* Instructions for the task
Switch every instance of "green glass door" in the material below to "green wooden door" and reproduce all other text without changes. Omit the pictures from your answer.

* Dataset items
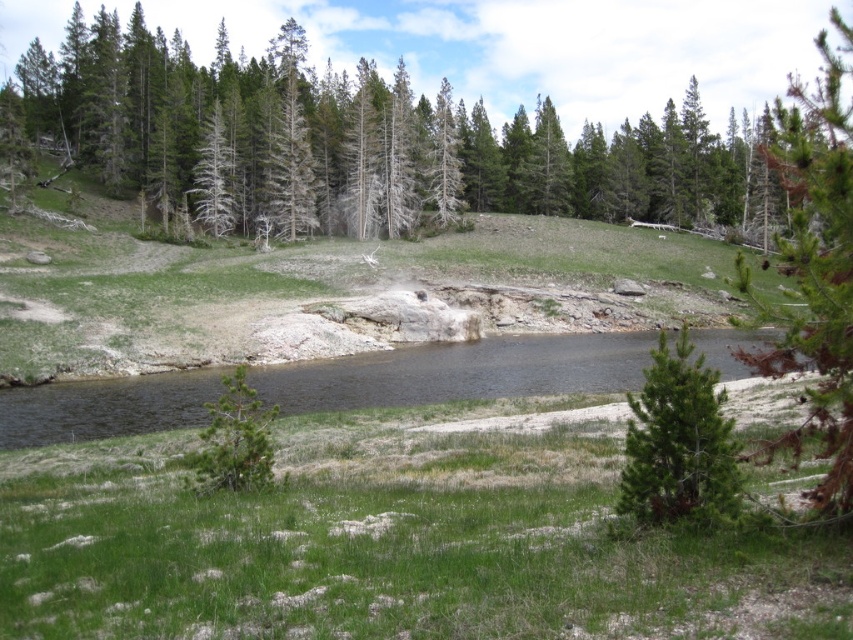
Who is lower down, dark brown water at center or green matte tree at lower right?

dark brown water at center is lower down.

The height and width of the screenshot is (640, 853). Identify the location of dark brown water at center. (459, 372).

Where is `dark brown water at center`? dark brown water at center is located at coordinates (459, 372).

Is green grassy hillside at center below green matte tree at lower right?

Actually, green grassy hillside at center is above green matte tree at lower right.

Describe the element at coordinates (323, 291) in the screenshot. I see `green grassy hillside at center` at that location.

Where is `green grassy hillside at center`? green grassy hillside at center is located at coordinates (323, 291).

Consider the image. Who is positioned more to the left, dark brown water at center or green textured tree at upper center?

dark brown water at center

Is dark brown water at center above green textured tree at upper center?

No, dark brown water at center is not above green textured tree at upper center.

Image resolution: width=853 pixels, height=640 pixels. I want to click on dark brown water at center, so click(459, 372).

Find the location of a particular element. dark brown water at center is located at coordinates (x=459, y=372).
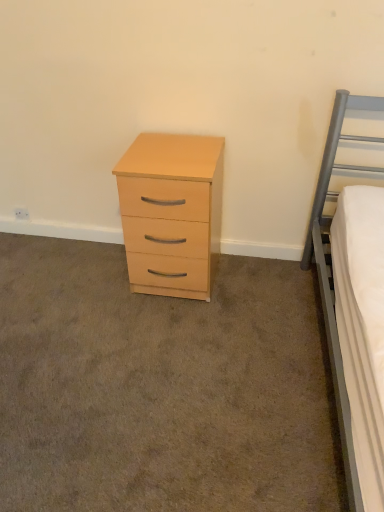
At what (x,y) coordinates should I click in order to perform the action: click on vacant area located to the right-hand side of light wood/veneer chest of drawers at center. Please return your answer as a coordinate pair (x, y). The width and height of the screenshot is (384, 512). Looking at the image, I should click on (253, 285).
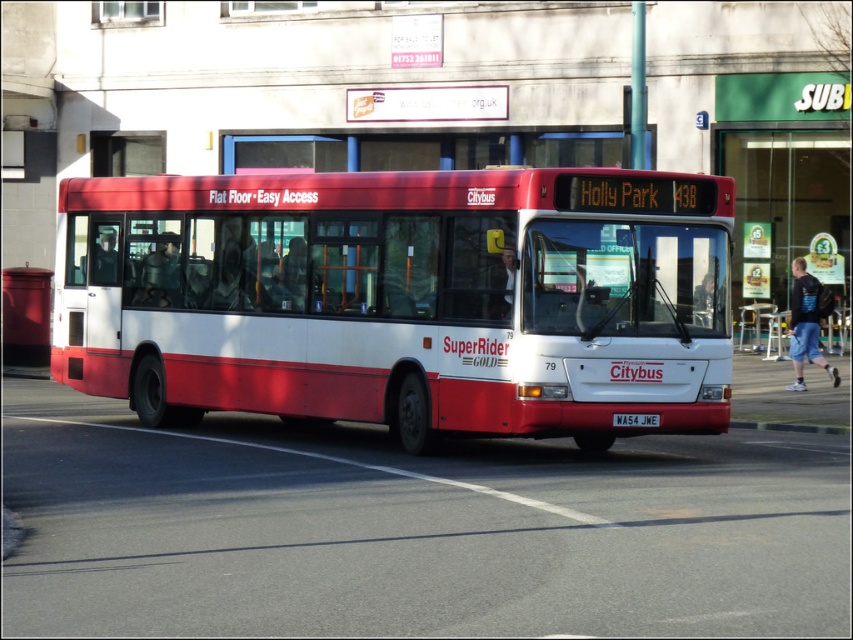
Does matte red bus at center appear on the right side of green glass door at upper center?

No, matte red bus at center is not to the right of green glass door at upper center.

Can you confirm if matte red bus at center is shorter than green glass door at upper center?

Indeed, matte red bus at center has a lesser height compared to green glass door at upper center.

Locate an element on the screen. Image resolution: width=853 pixels, height=640 pixels. matte red bus at center is located at coordinates (403, 300).

Identify the location of matte red bus at center. This screenshot has width=853, height=640. (403, 300).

* Solution for this exercise
Who is lower down, dark brown water at center or green matte tree at lower right?

dark brown water at center is lower down.

The height and width of the screenshot is (640, 853). Identify the location of dark brown water at center. (459, 372).

Where is `dark brown water at center`? dark brown water at center is located at coordinates (459, 372).

Is green grassy hillside at center below green matte tree at lower right?

Actually, green grassy hillside at center is above green matte tree at lower right.

Describe the element at coordinates (323, 291) in the screenshot. I see `green grassy hillside at center` at that location.

Where is `green grassy hillside at center`? green grassy hillside at center is located at coordinates (323, 291).

Consider the image. Who is positioned more to the left, dark brown water at center or green textured tree at upper center?

dark brown water at center

Is dark brown water at center above green textured tree at upper center?

No, dark brown water at center is not above green textured tree at upper center.

Image resolution: width=853 pixels, height=640 pixels. I want to click on dark brown water at center, so click(459, 372).

Find the location of a particular element. dark brown water at center is located at coordinates (x=459, y=372).
At what (x,y) coordinates should I click in order to perform the action: click on vacant area located to the right-hand side of light wood/veneer chest of drawers at center. Please return your answer as a coordinate pair (x, y). The width and height of the screenshot is (384, 512). Looking at the image, I should click on (253, 285).
Does matte red bus at center appear on the right side of green wooden door at upper center?

No, matte red bus at center is not to the right of green wooden door at upper center.

Can you confirm if matte red bus at center is shorter than green wooden door at upper center?

Indeed, matte red bus at center has a lesser height compared to green wooden door at upper center.

Locate an element on the screen. Image resolution: width=853 pixels, height=640 pixels. matte red bus at center is located at coordinates (403, 300).

Identify the location of matte red bus at center. This screenshot has width=853, height=640. (403, 300).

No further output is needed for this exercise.